* [EXERCISE BRIEF]: Please output exactly the run of lines that starts at the line with "U102: PIC12F1840 -> PIC12F629" and ends at the last line of the records below.
### INFORMATION SHOWN
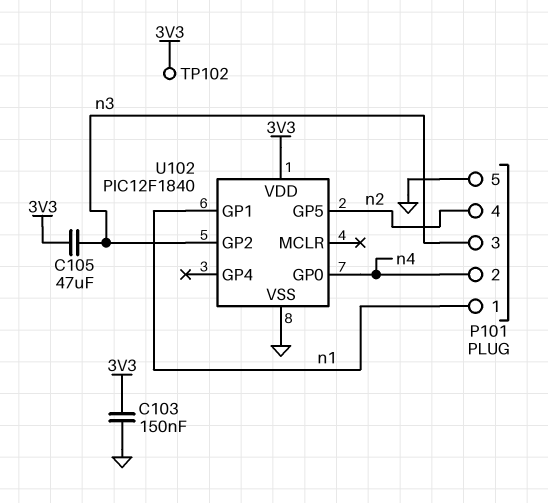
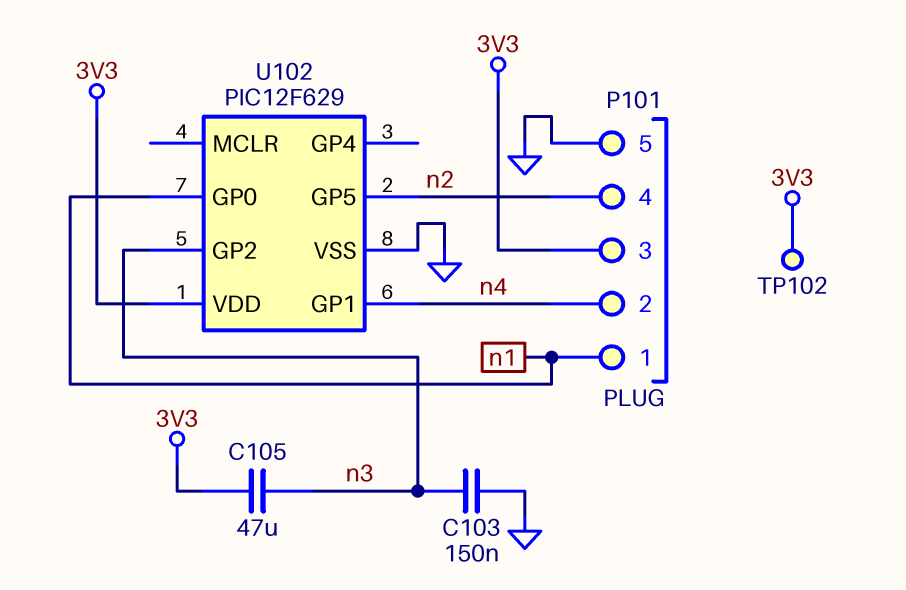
C103: 150nF (3V3, GND) -> 150nF (GND, n3)
P101 pin 3: n3 -> 3V3
U102: PIC12F1840 -> PIC12F629
U102 pin GP0: n4 -> n1
U102 pin GP1: n1 -> n4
######
* [OUTPUT OF THE TASK]:
U102: PIC12F1840 -> PIC12F629
U102 pin GP0: n4 -> n1
U102 pin GP1: n1 -> n4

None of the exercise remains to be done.